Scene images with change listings
---*---
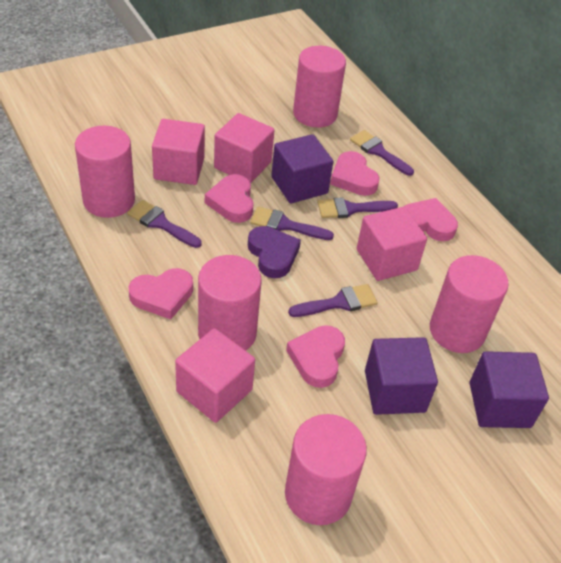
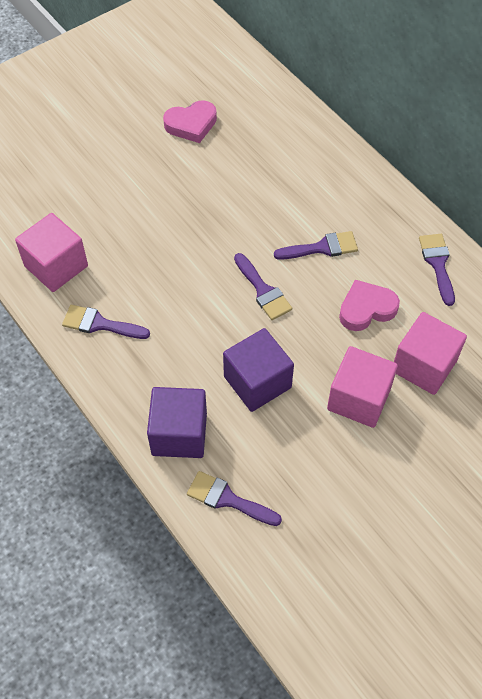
pink cube: 4 -> 3
pink cylinder: 5 -> 0
pink heart: 5 -> 2
purple cube: 3 -> 2
purple heart: 1 -> 0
---*---
** Exercise description **
Find every line of the data above that holds the word "pink", then state how many there are and nothing else.

** Task solution **
3